Given data section start
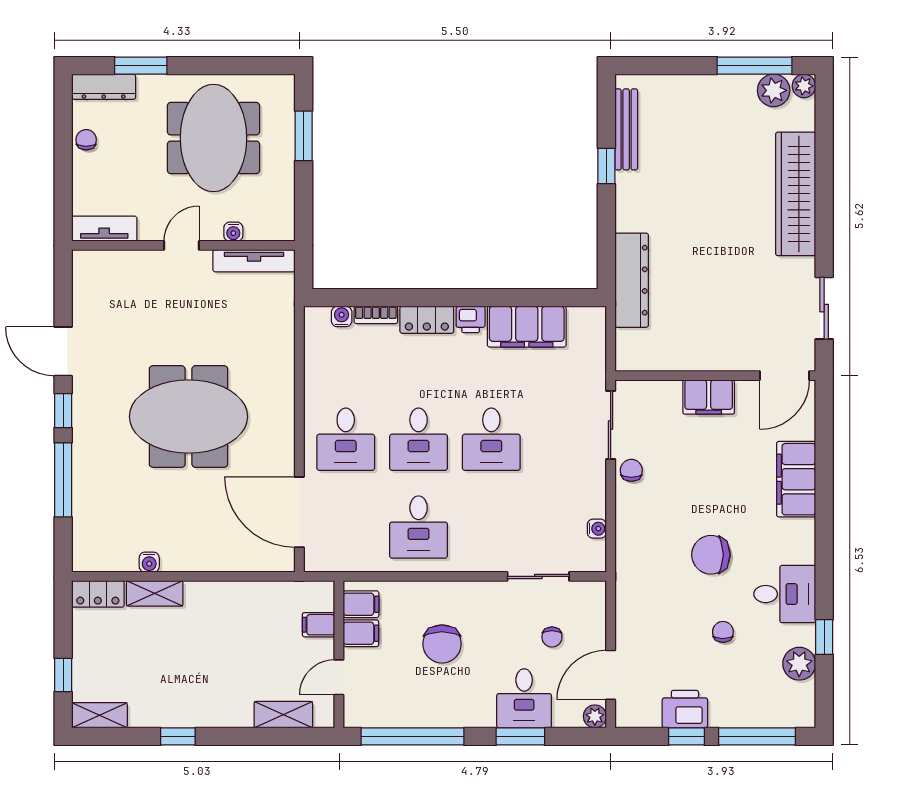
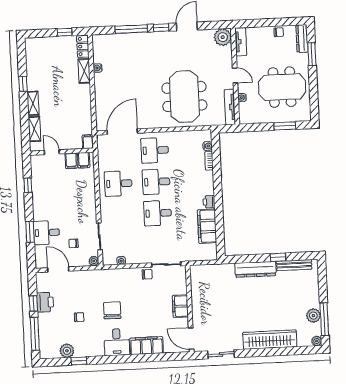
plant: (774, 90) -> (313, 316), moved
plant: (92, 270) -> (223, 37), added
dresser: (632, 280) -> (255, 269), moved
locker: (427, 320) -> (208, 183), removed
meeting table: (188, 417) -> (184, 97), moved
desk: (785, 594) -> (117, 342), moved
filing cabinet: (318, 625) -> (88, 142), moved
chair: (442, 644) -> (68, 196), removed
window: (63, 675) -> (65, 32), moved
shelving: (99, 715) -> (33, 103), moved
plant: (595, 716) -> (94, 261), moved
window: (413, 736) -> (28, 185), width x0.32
Given data section end
Given data section start
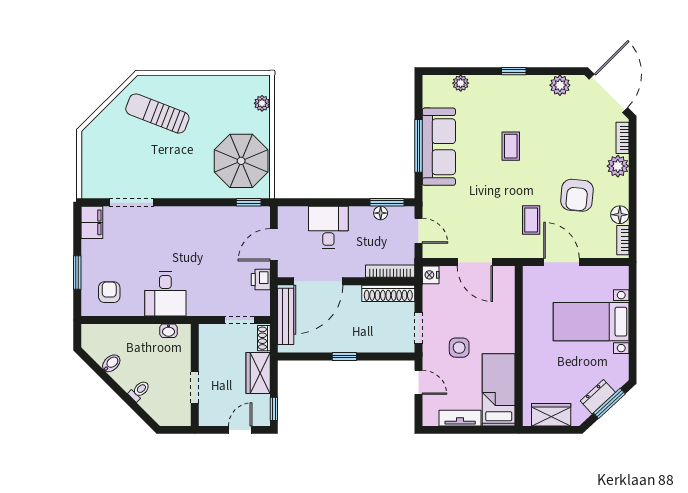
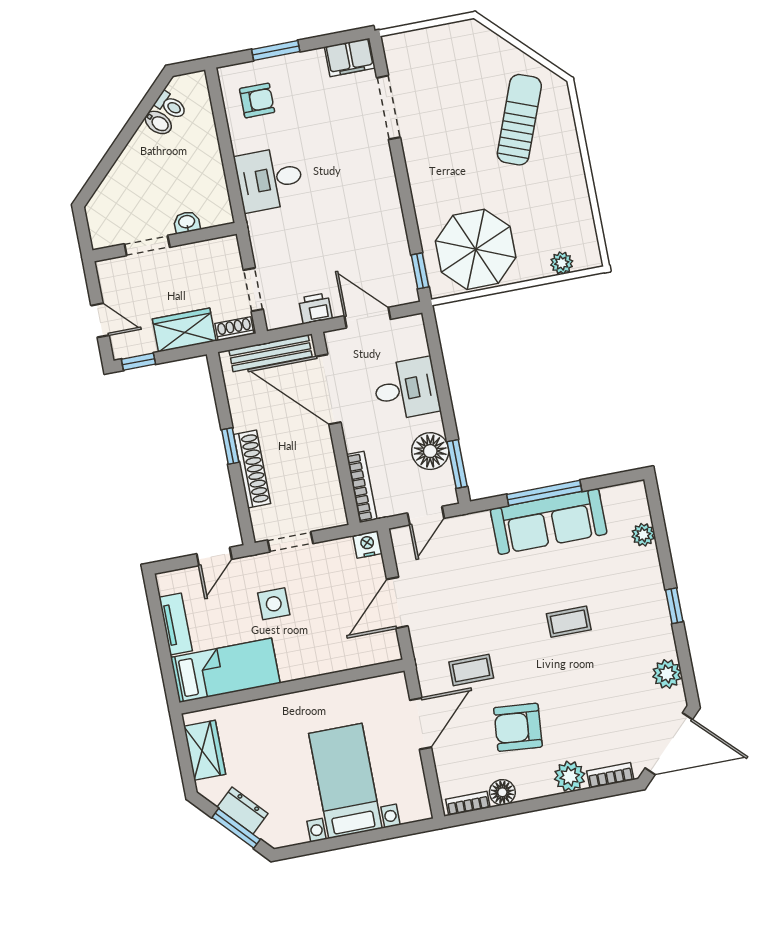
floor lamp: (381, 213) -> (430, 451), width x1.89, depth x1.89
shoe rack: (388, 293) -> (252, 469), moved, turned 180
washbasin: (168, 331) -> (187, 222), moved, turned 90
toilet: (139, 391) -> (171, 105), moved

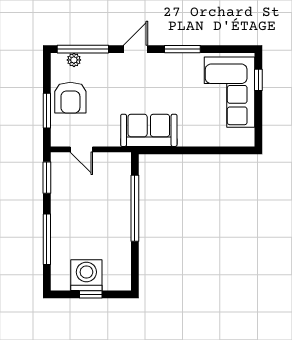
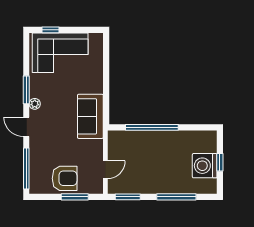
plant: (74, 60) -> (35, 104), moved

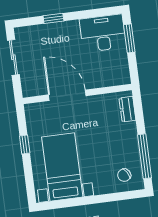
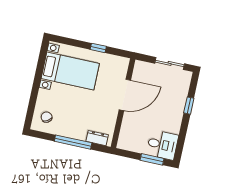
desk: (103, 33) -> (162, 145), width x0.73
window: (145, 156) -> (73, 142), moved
Given data section end
Given data section start
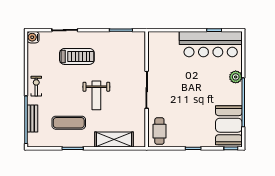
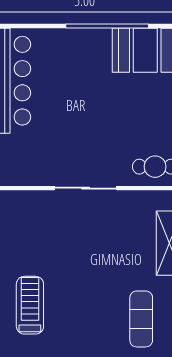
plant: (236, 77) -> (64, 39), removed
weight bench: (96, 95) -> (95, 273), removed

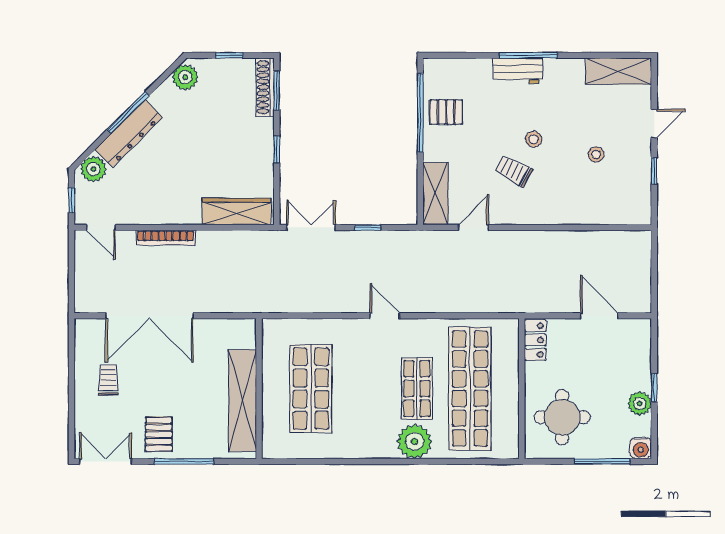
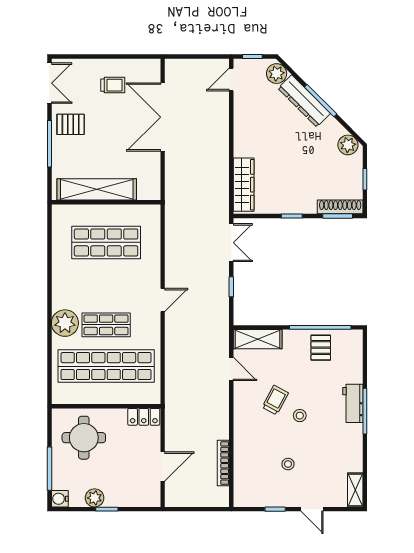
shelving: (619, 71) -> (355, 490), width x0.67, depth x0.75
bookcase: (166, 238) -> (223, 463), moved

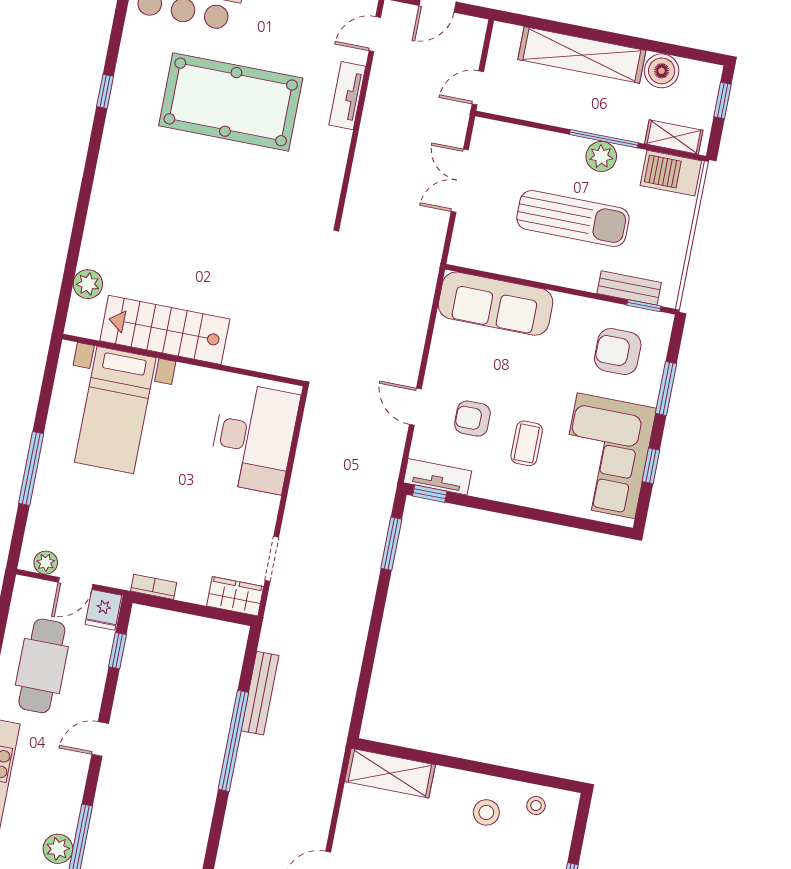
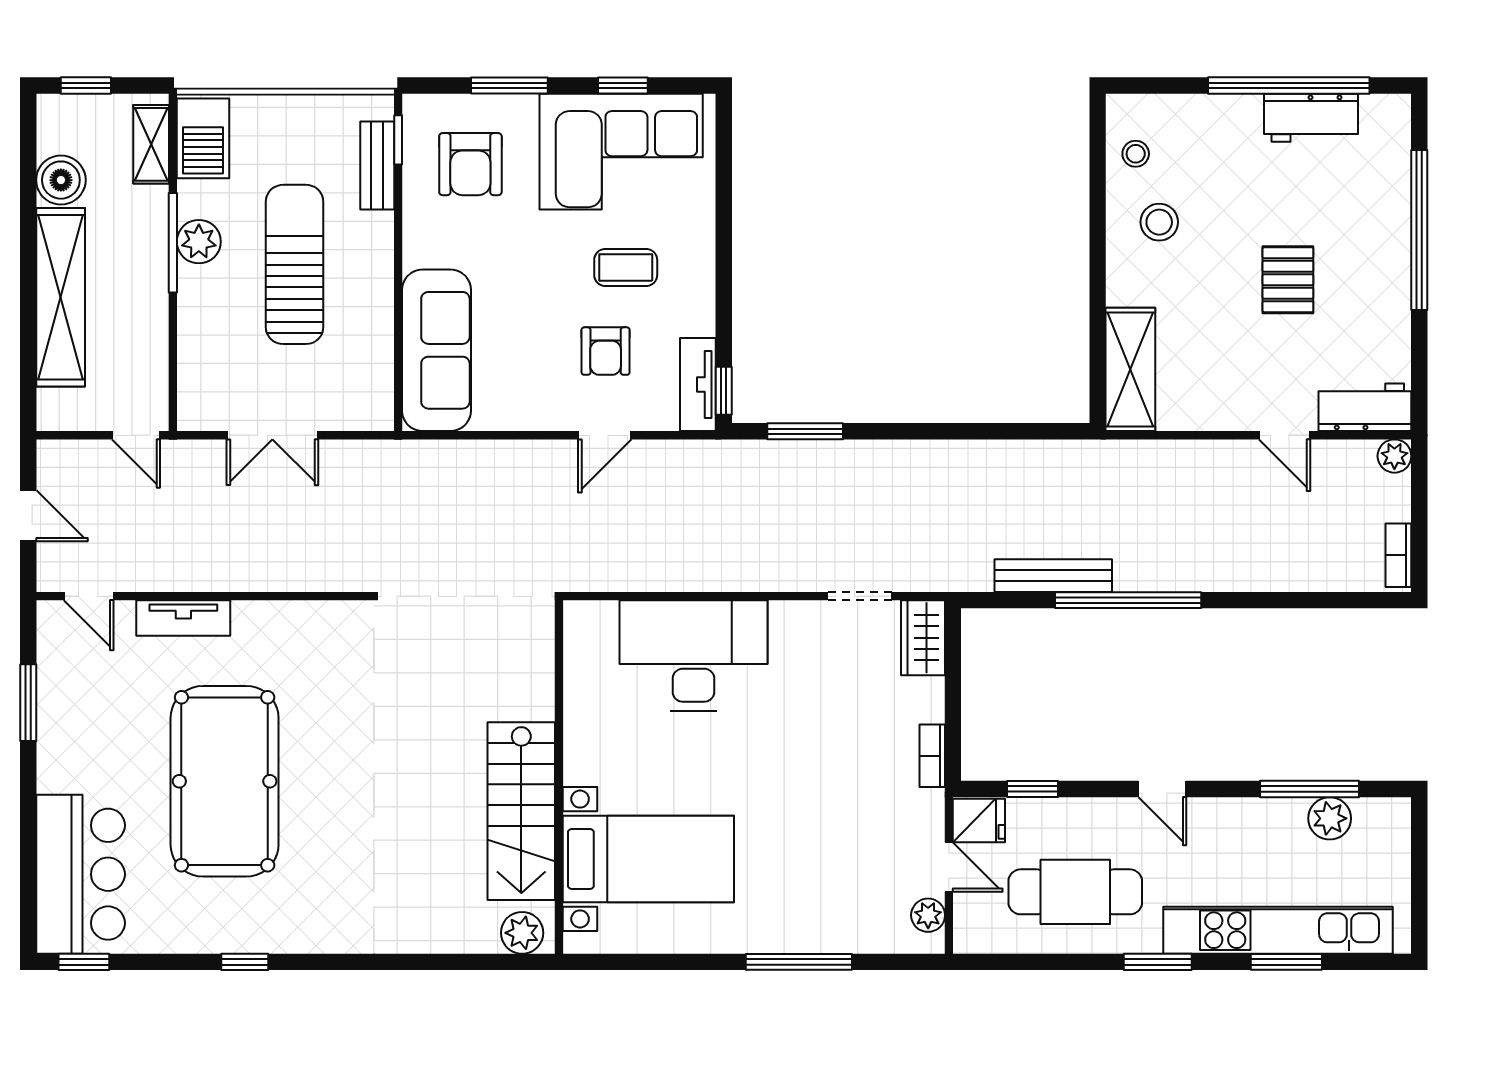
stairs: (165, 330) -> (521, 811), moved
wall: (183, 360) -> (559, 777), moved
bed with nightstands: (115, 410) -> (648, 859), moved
Given data section end
> **Description of the task**
Beginning at the line above with "plant: (774, 90) -> (313, 316), moved" and finishing at the line with "window: (413, 736) -> (28, 185), width x0.32", return each line exactly and return nothing else.

> **Answer box**
plant: (774, 90) -> (313, 316), moved
plant: (92, 270) -> (223, 37), added
dresser: (632, 280) -> (255, 269), moved
locker: (427, 320) -> (208, 183), removed
meeting table: (188, 417) -> (184, 97), moved
desk: (785, 594) -> (117, 342), moved
filing cabinet: (318, 625) -> (88, 142), moved
chair: (442, 644) -> (68, 196), removed
window: (63, 675) -> (65, 32), moved
shelving: (99, 715) -> (33, 103), moved
plant: (595, 716) -> (94, 261), moved
window: (413, 736) -> (28, 185), width x0.32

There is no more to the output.